(Scene change data)
• • • •
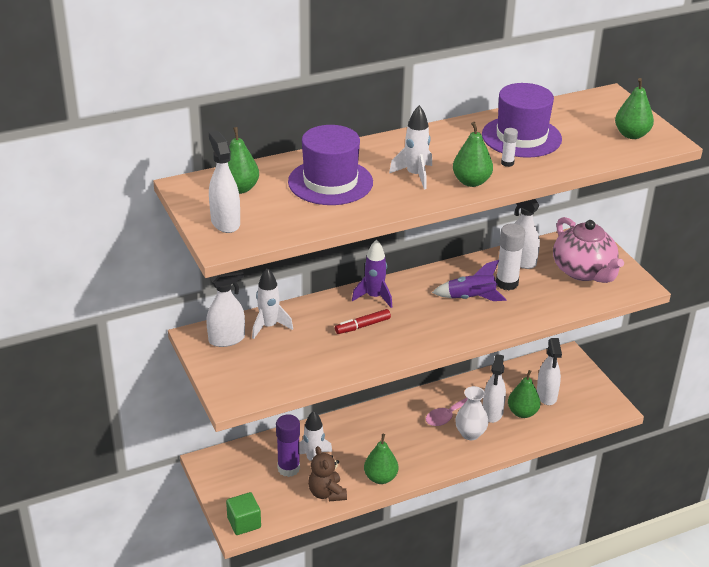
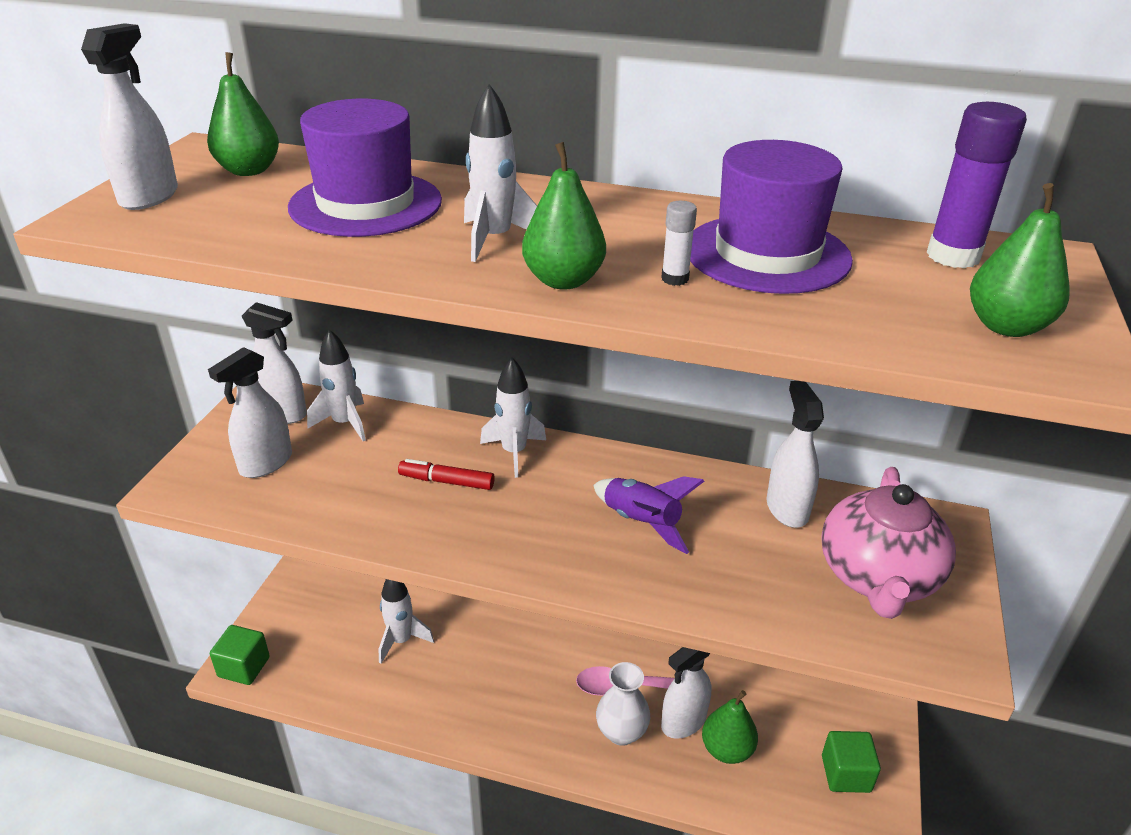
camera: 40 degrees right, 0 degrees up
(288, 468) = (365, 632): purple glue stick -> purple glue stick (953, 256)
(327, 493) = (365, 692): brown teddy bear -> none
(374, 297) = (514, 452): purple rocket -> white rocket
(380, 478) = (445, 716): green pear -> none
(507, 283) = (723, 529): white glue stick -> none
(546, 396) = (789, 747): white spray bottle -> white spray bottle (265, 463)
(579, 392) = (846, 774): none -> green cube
• • • •
- [What needs to be done]
For every line above that holds the word "purple", report the whole line.

- [Answer box]
(288, 468) = (365, 632): purple glue stick -> purple glue stick (953, 256)
(374, 297) = (514, 452): purple rocket -> white rocket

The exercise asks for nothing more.